━━━ Provided information ━━━

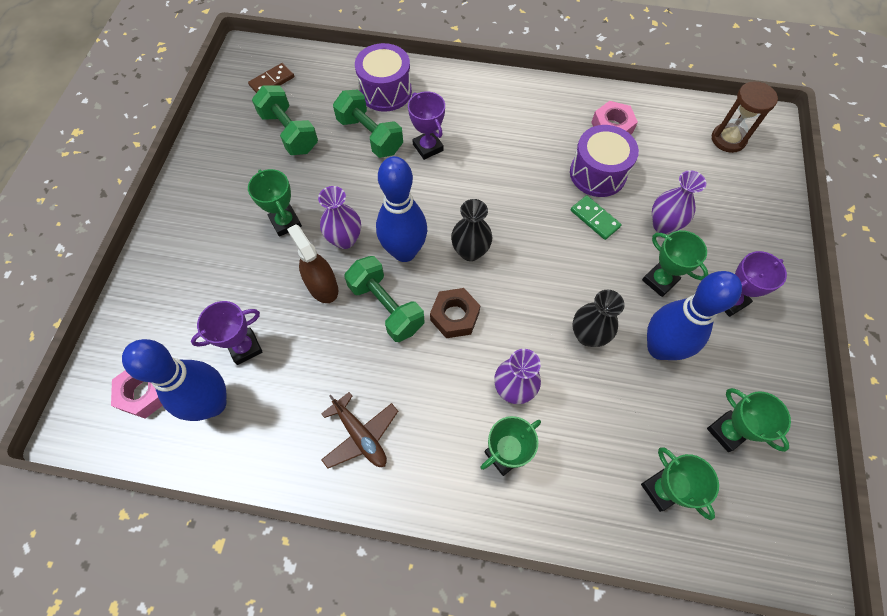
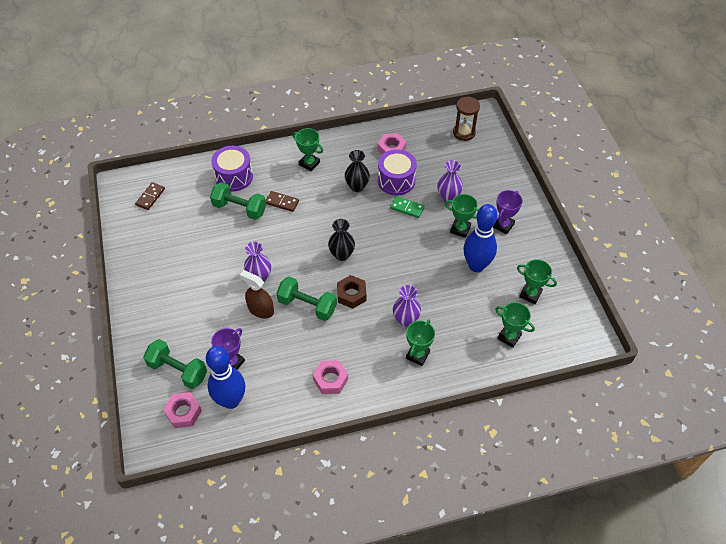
camera: 25 degrees left, 10 degrees down
(285, 222) = (214, 282): green trophy -> green trophy (309, 163)
(289, 132) = (183, 226): green dumbbell -> green dumbbell (178, 370)
(360, 435) = (330, 379): brown plane -> pink nut
(404, 252) = (301, 270): blue bowling pin -> none
(428, 147) = (282, 202): purple trophy -> brown domino
(588, 335) = (433, 274): black vase -> black vase (357, 186)

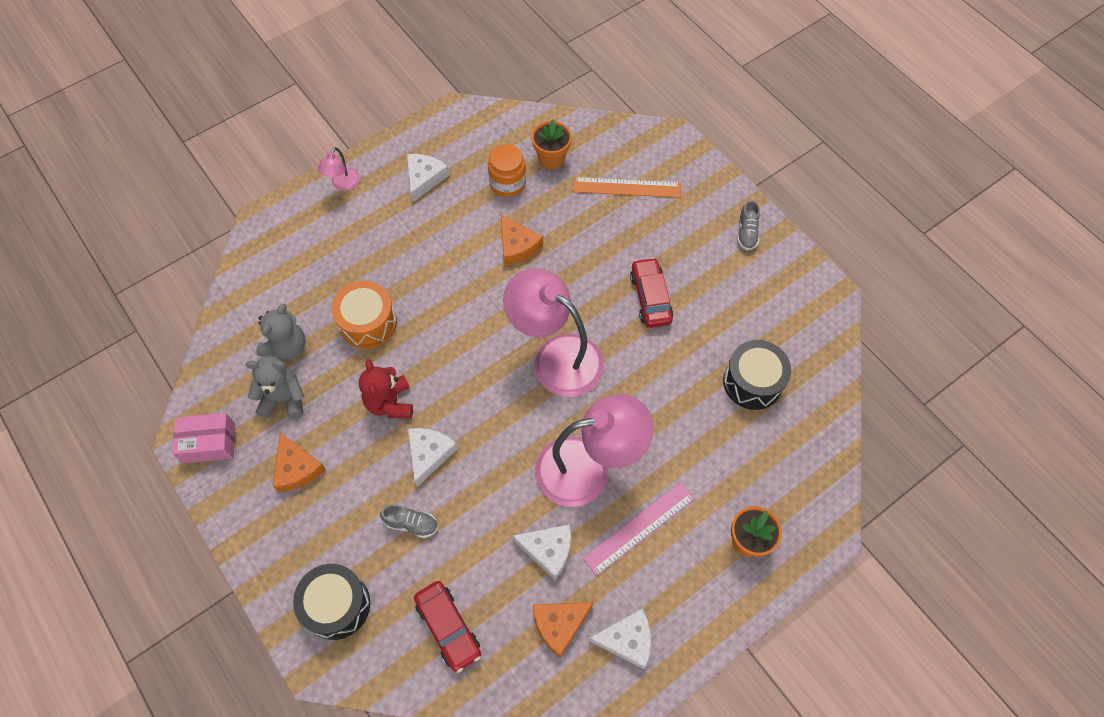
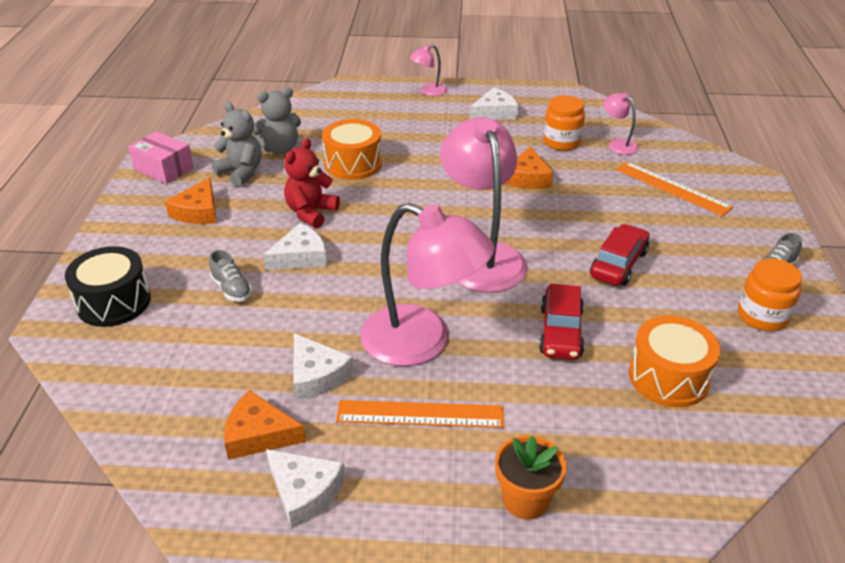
camera: 40 degrees right, 25 degrees down
(448, 627) = (169, 371): red car -> red car (560, 332)
(551, 158) = (618, 144): orange flower pot -> pink lamp
(639, 528) = (420, 414): pink ruler -> orange ruler
(752, 382) = (668, 377): black drum -> orange drum
(767, 285) = (762, 316): none -> orange jar

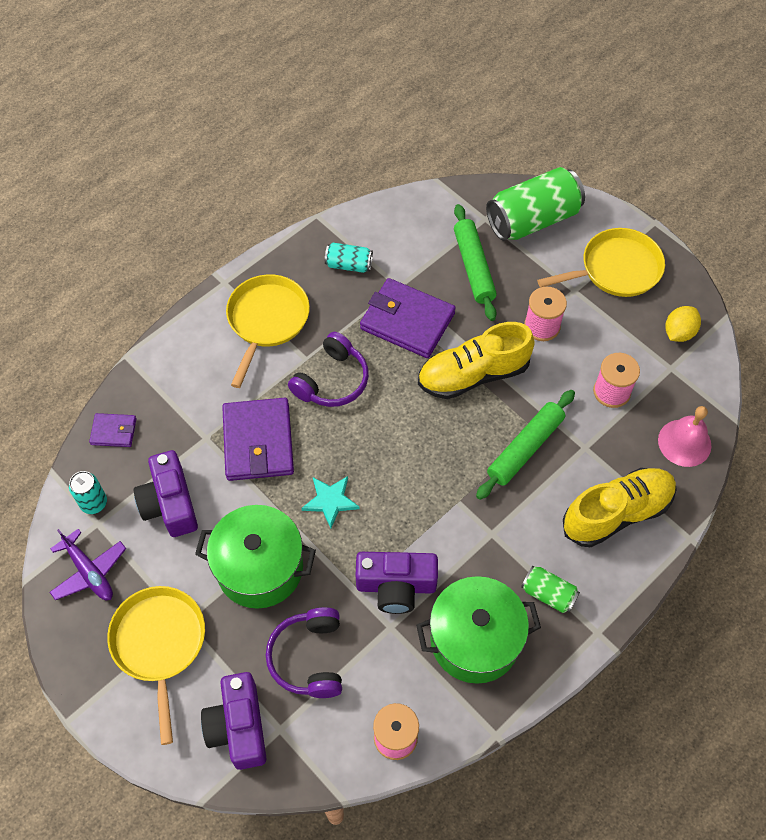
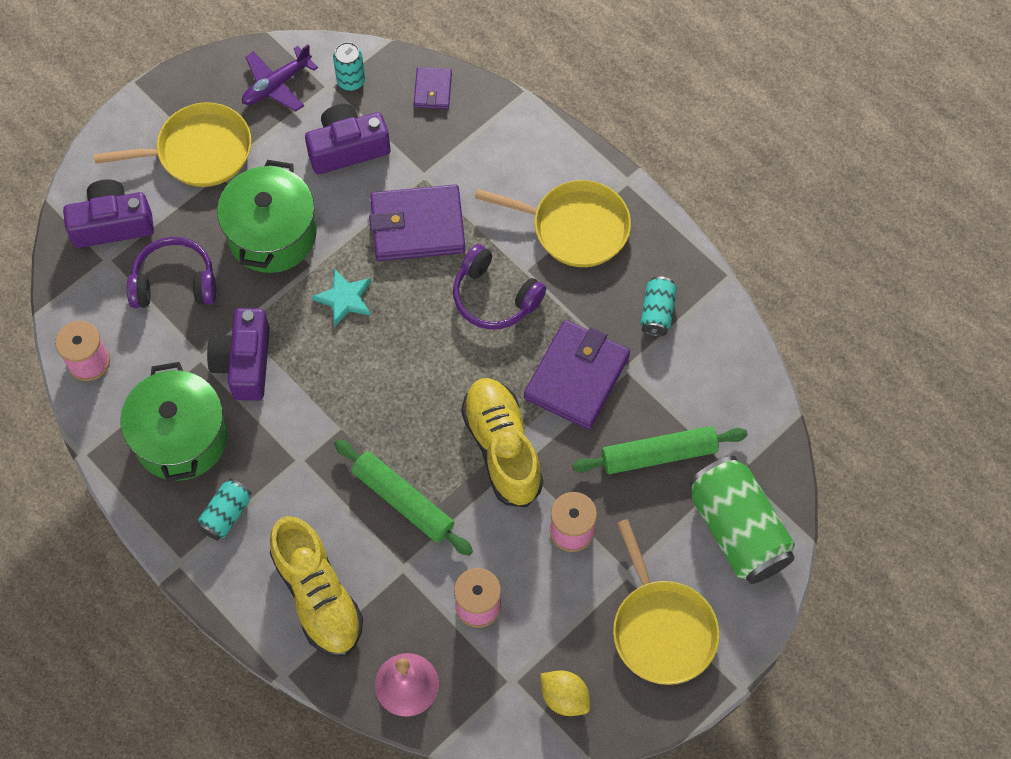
camera: 90 degrees right, 5 degrees up
(548, 594) = (226, 514): green can -> turquoise can

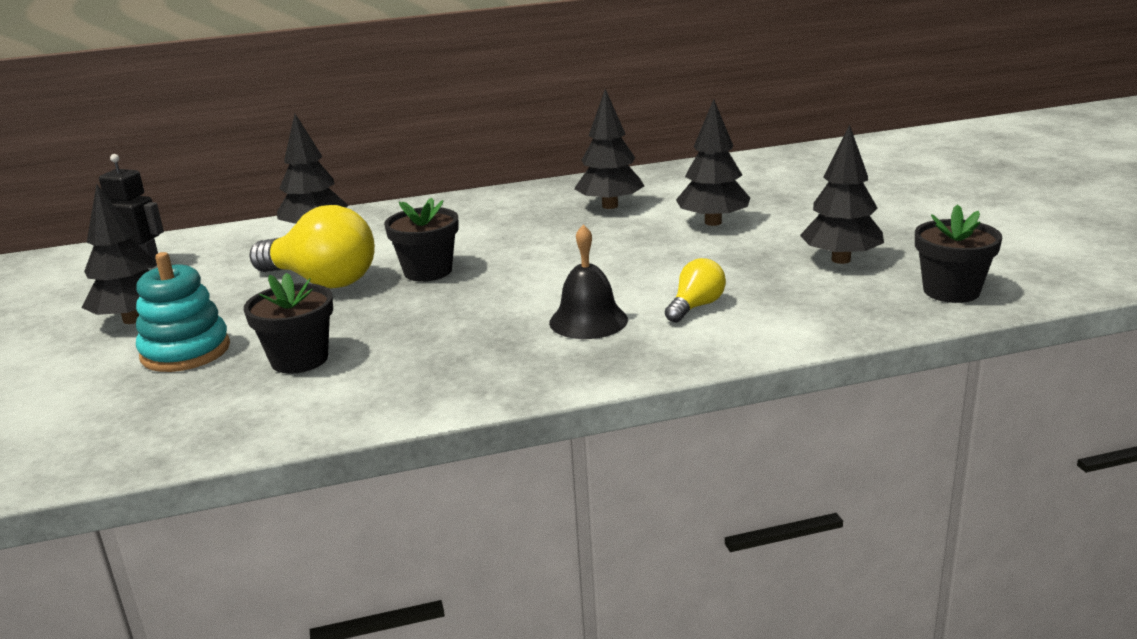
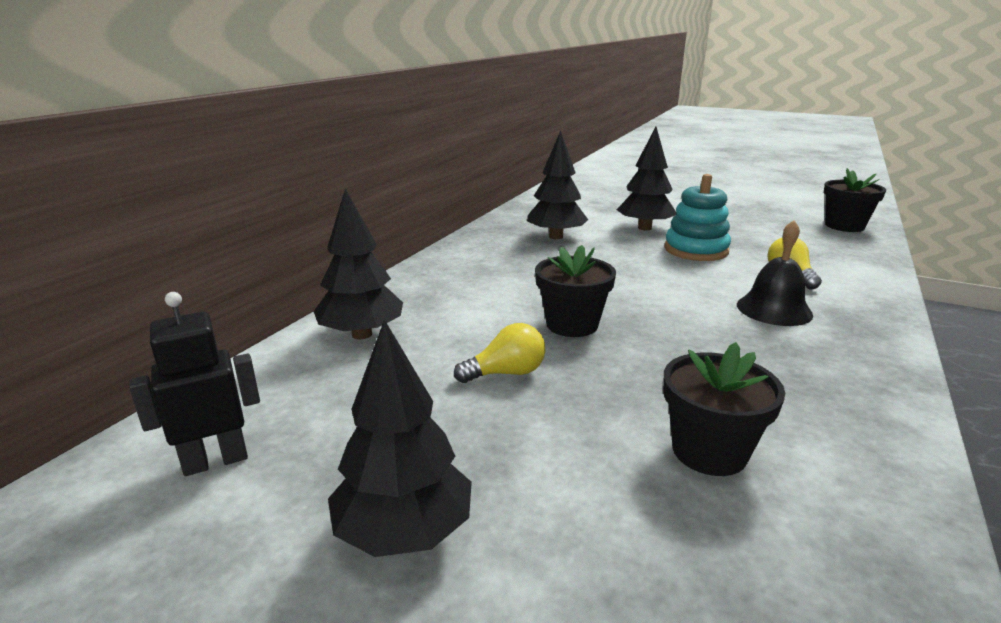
camera: 50 degrees left, 0 degrees up
(185, 351) = (585, 522): turquoise stacking toy -> turquoise stacking toy (696, 250)
(321, 281) = (506, 373): yellow light bulb -> yellow light bulb, size x0.52
(841, 260) = (762, 227): black tree -> none

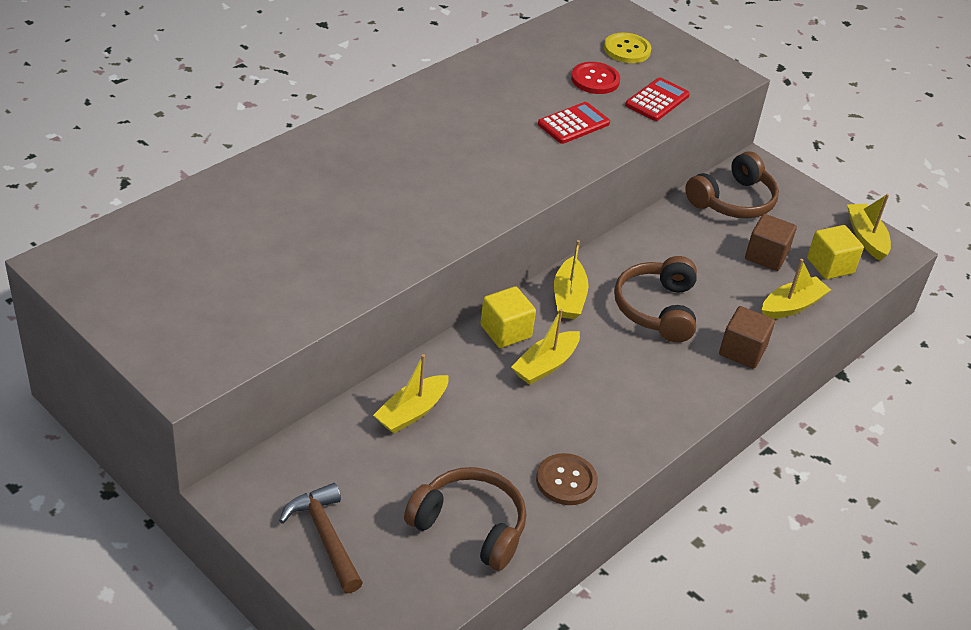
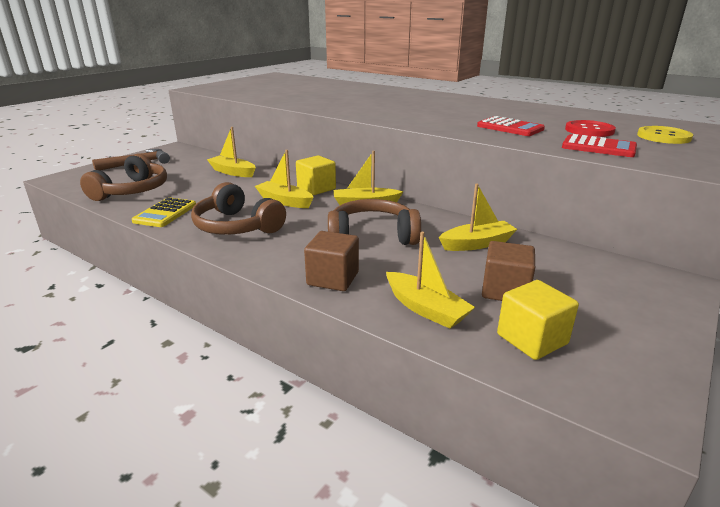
camera: 85 degrees right, 15 degrees down
(566, 481) = (165, 213): brown button -> yellow calculator
(733, 201) = (583, 268): brown headphones -> brown headphones (236, 226)
(866, 237) = (636, 376): yellow boat -> yellow boat (477, 244)

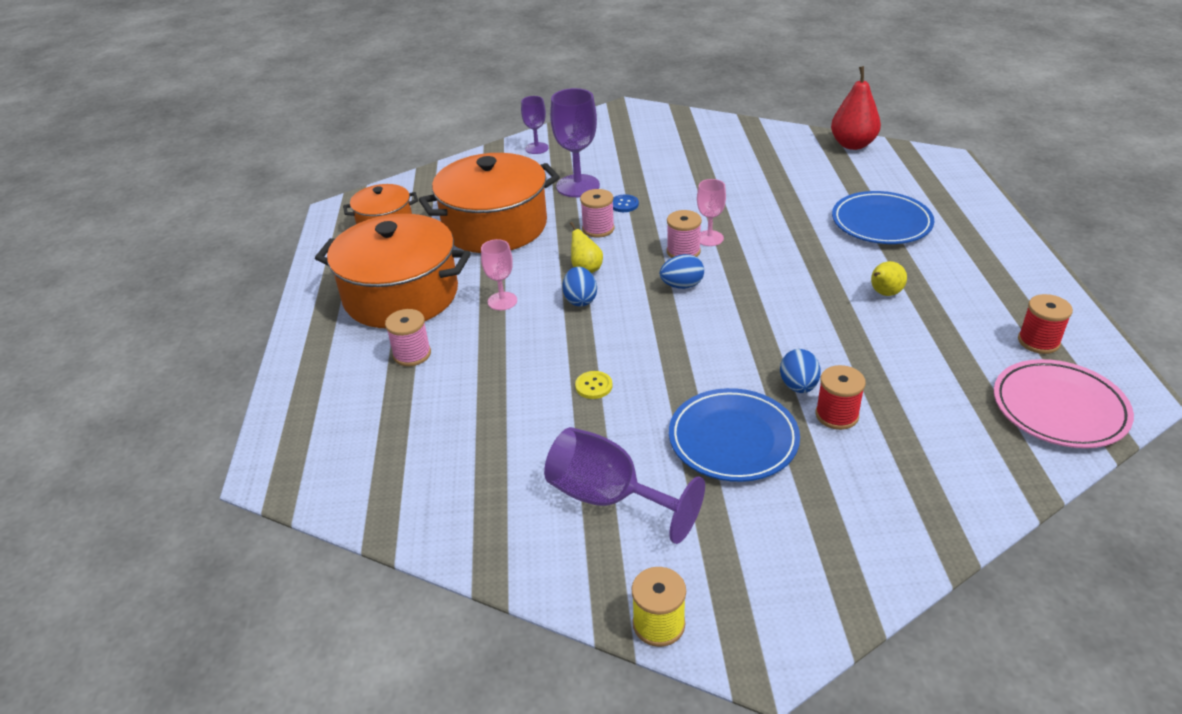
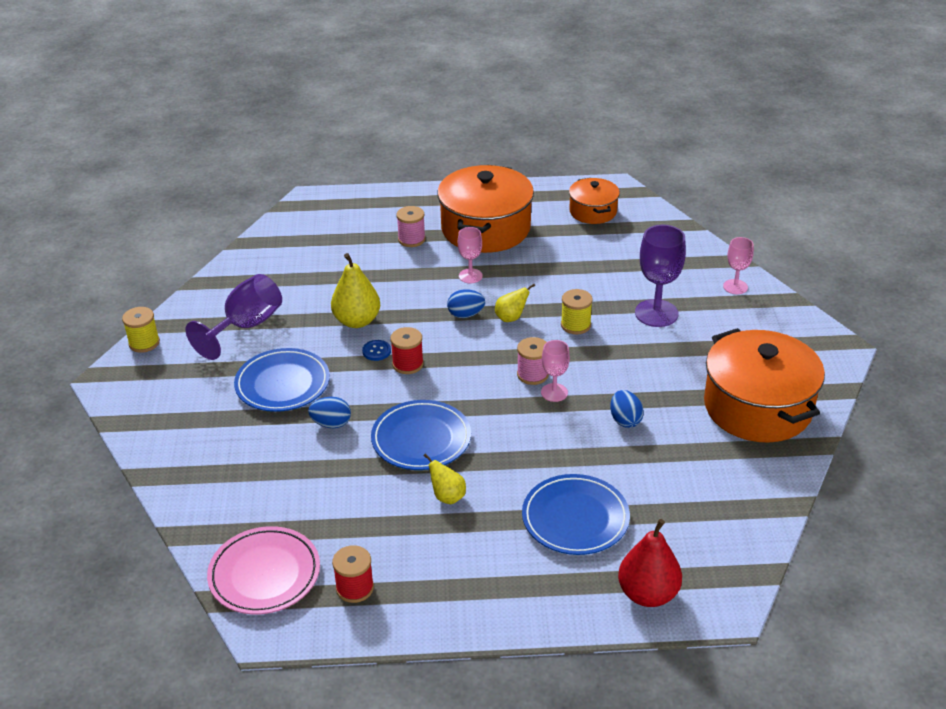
camera: 90 degrees right, 0 degrees up
(495, 226) = (584, 267): orange pot -> orange pot (758, 407)
(536, 148) = (735, 287): purple goblet -> pink goblet
(593, 386) = (357, 321): yellow button -> yellow pear
(598, 229) = (575, 325): pink spool -> yellow spool
(624, 204) = (619, 341): blue button -> blue button (376, 351)
(682, 285) = (478, 371): blue egg -> blue egg (625, 420)
(804, 316) = (421, 439): none -> blue plate
(837, 415) = (293, 440): red spool -> red spool (408, 364)
(853, 145) = (760, 527): red pear -> red pear (648, 594)

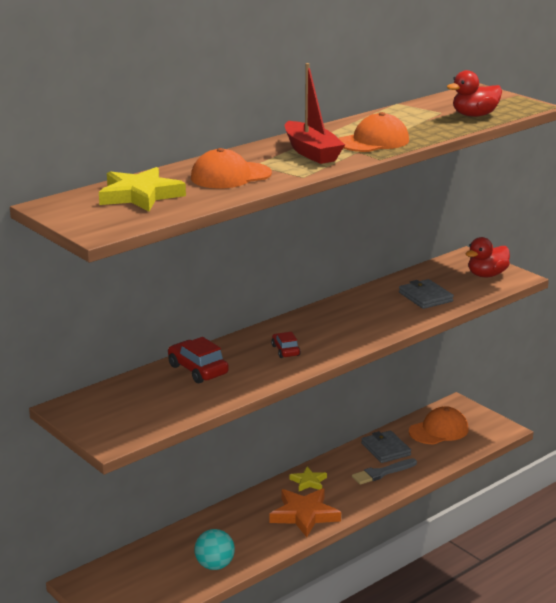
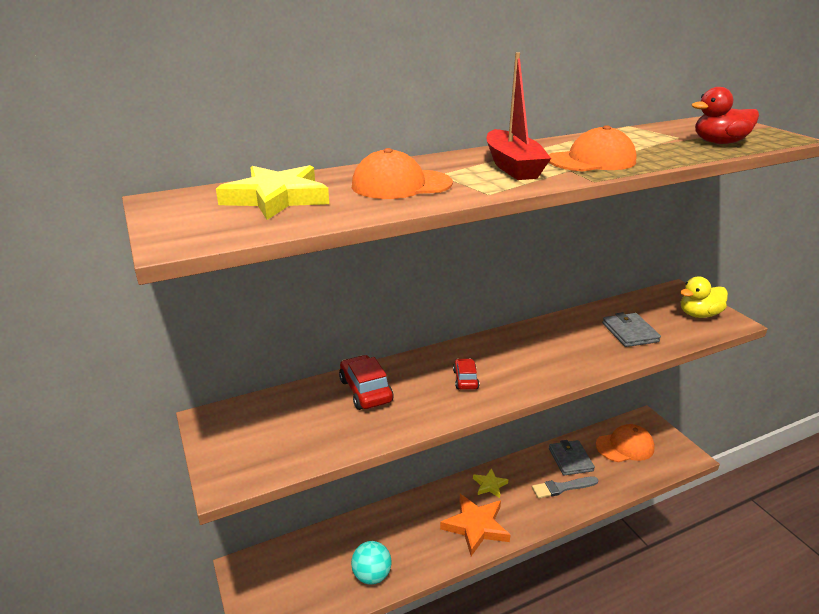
camera: 15 degrees right, 5 degrees up
(487, 275) = (699, 314): red duck -> yellow duck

━━━

**Task details**
Output the listing word for word. Drop the pictures.

**Written answer**
camera: 25 degrees left, 10 degrees down
(285, 222) = (214, 282): green trophy -> green trophy (309, 163)
(289, 132) = (183, 226): green dumbbell -> green dumbbell (178, 370)
(360, 435) = (330, 379): brown plane -> pink nut
(404, 252) = (301, 270): blue bowling pin -> none
(428, 147) = (282, 202): purple trophy -> brown domino
(588, 335) = (433, 274): black vase -> black vase (357, 186)

camera: 40 degrees right, 25 degrees down
(448, 627) = (169, 371): red car -> red car (560, 332)
(551, 158) = (618, 144): orange flower pot -> pink lamp
(639, 528) = (420, 414): pink ruler -> orange ruler
(752, 382) = (668, 377): black drum -> orange drum
(767, 285) = (762, 316): none -> orange jar

camera: 90 degrees right, 5 degrees up
(548, 594) = (226, 514): green can -> turquoise can

camera: 50 degrees left, 0 degrees up
(185, 351) = (585, 522): turquoise stacking toy -> turquoise stacking toy (696, 250)
(321, 281) = (506, 373): yellow light bulb -> yellow light bulb, size x0.52
(841, 260) = (762, 227): black tree -> none

camera: 85 degrees right, 15 degrees down
(566, 481) = (165, 213): brown button -> yellow calculator
(733, 201) = (583, 268): brown headphones -> brown headphones (236, 226)
(866, 237) = (636, 376): yellow boat -> yellow boat (477, 244)

camera: 90 degrees right, 0 degrees up
(495, 226) = (584, 267): orange pot -> orange pot (758, 407)
(536, 148) = (735, 287): purple goblet -> pink goblet
(593, 386) = (357, 321): yellow button -> yellow pear
(598, 229) = (575, 325): pink spool -> yellow spool
(624, 204) = (619, 341): blue button -> blue button (376, 351)
(682, 285) = (478, 371): blue egg -> blue egg (625, 420)
(804, 316) = (421, 439): none -> blue plate
(837, 415) = (293, 440): red spool -> red spool (408, 364)
(853, 145) = (760, 527): red pear -> red pear (648, 594)

camera: 15 degrees right, 5 degrees up
(487, 275) = (699, 314): red duck -> yellow duck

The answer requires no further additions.